Provided records –
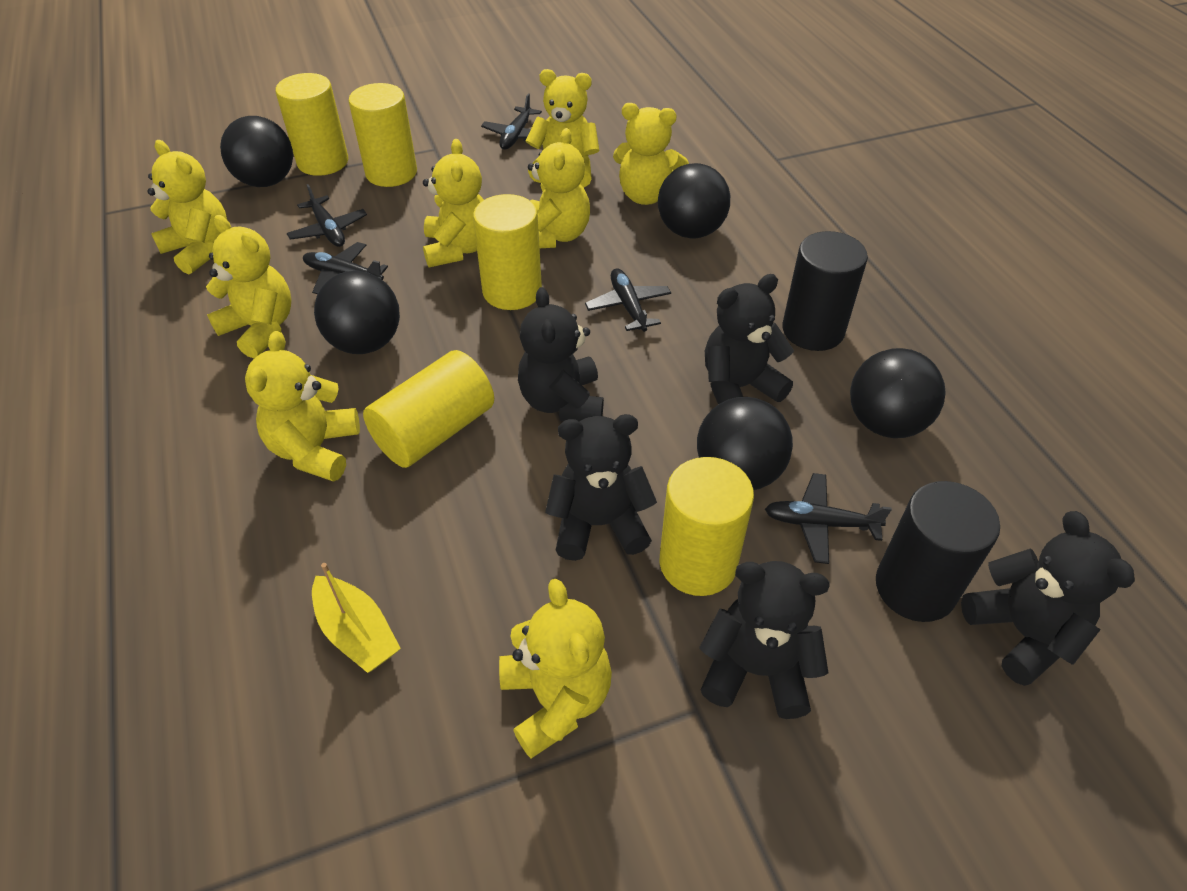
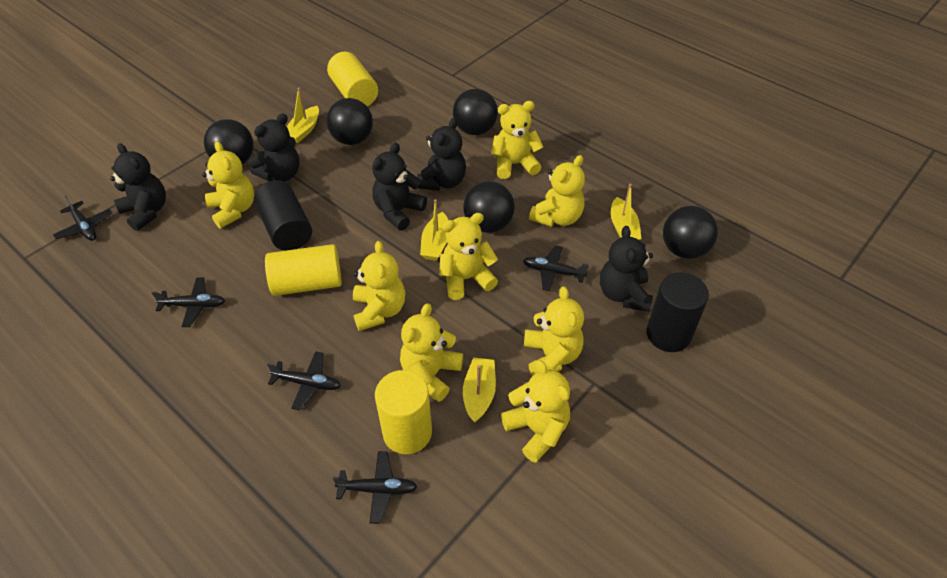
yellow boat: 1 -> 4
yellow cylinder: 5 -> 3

* * *

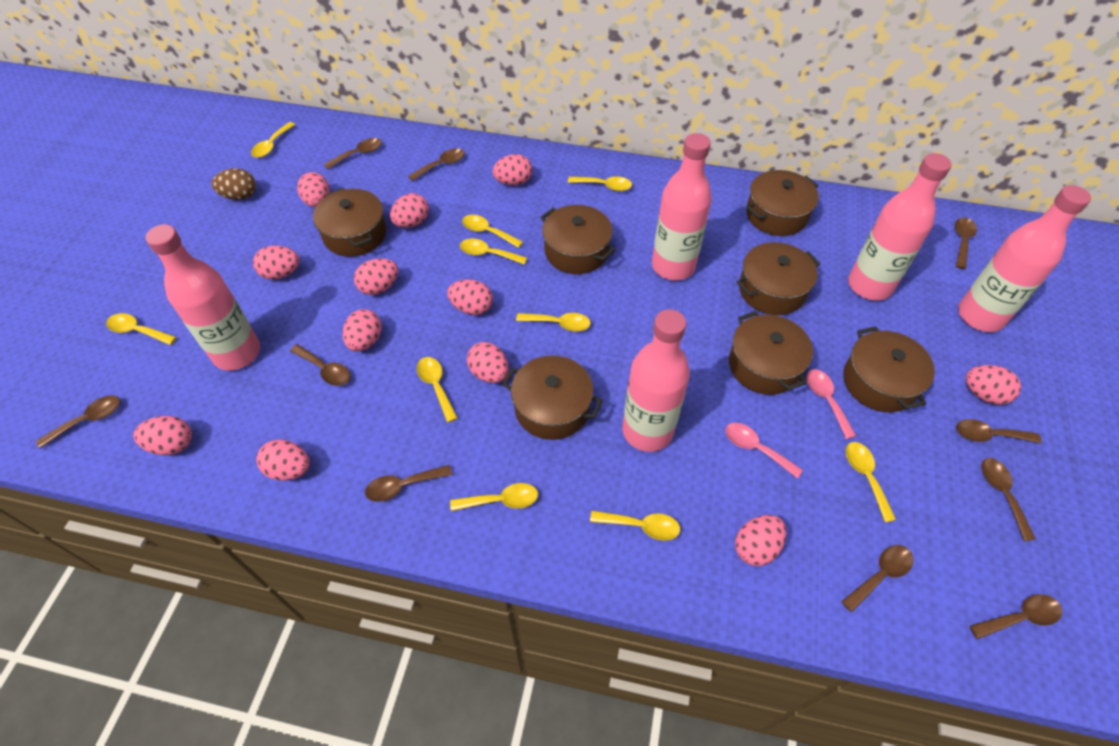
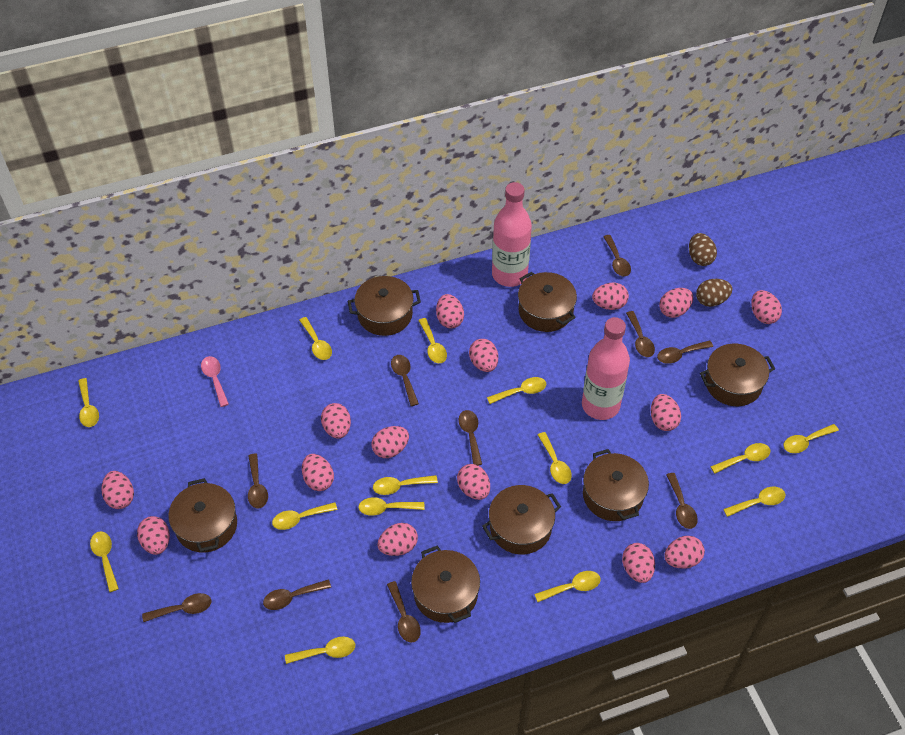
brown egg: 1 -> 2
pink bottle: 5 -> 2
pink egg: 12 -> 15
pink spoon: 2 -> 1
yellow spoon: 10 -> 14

Exercise goal – Taking the entries above, write out exactly the lines starting with the line containing "pink bottle: 5 -> 2" and going on through the line containing "yellow spoon: 10 -> 14", both included, and nothing else.

Task result –
pink bottle: 5 -> 2
pink egg: 12 -> 15
pink spoon: 2 -> 1
yellow spoon: 10 -> 14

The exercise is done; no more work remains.